*EXERCISE DESCRIPTION*.
All the data should be repeated exactly. Any image in it is left out.

*Stored records*.

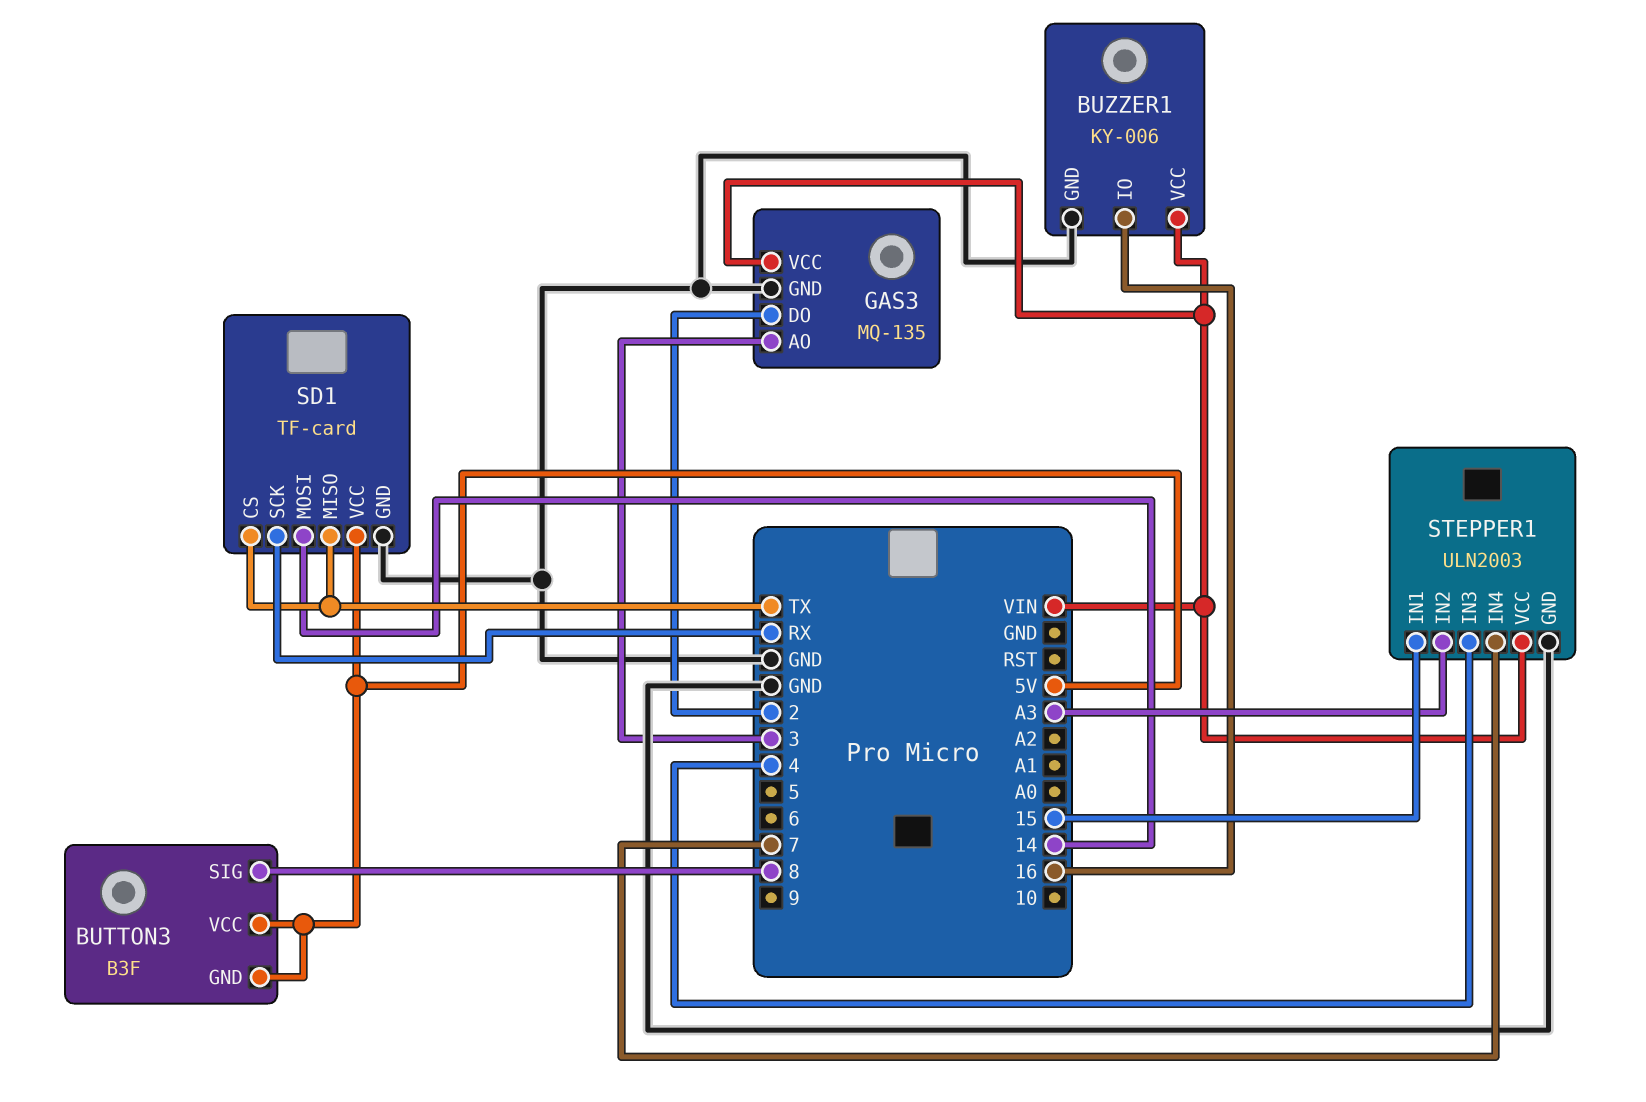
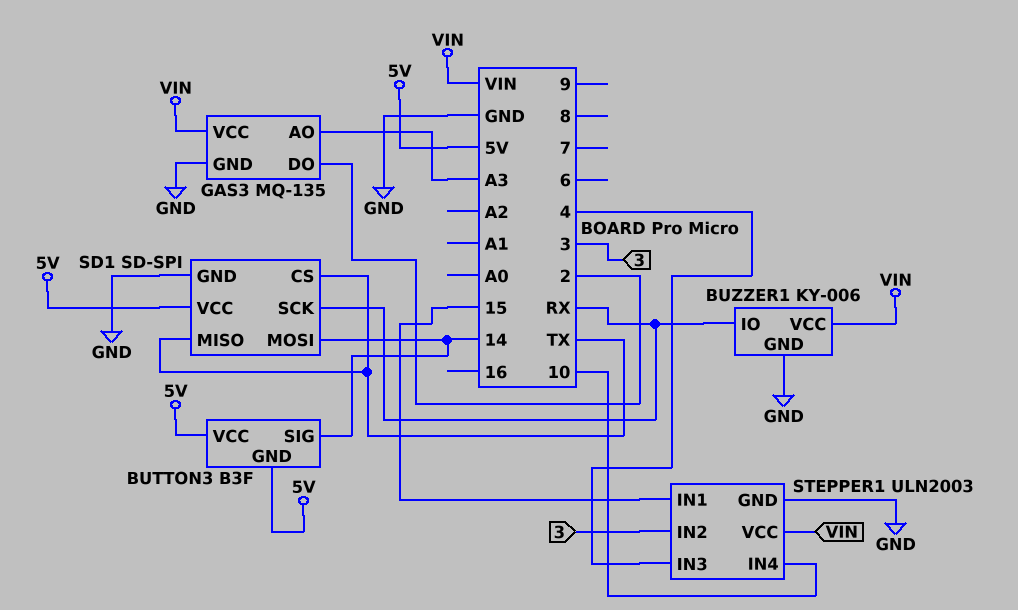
BUTTON3 pin SIG: 8 -> 14
BUZZER1 pin IO: 16 -> RX
GAS3 pin AO: 3 -> A3
SD1: TF-card -> SD-SPI
STEPPER1 pin IN2: A3 -> 3
STEPPER1 pin IN4: 7 -> 10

*SOLUTION FOR THIS EXERCISE*.
BUTTON3 pin SIG: 8 -> 14
BUZZER1 pin IO: 16 -> RX
GAS3 pin AO: 3 -> A3
SD1: TF-card -> SD-SPI
STEPPER1 pin IN2: A3 -> 3
STEPPER1 pin IN4: 7 -> 10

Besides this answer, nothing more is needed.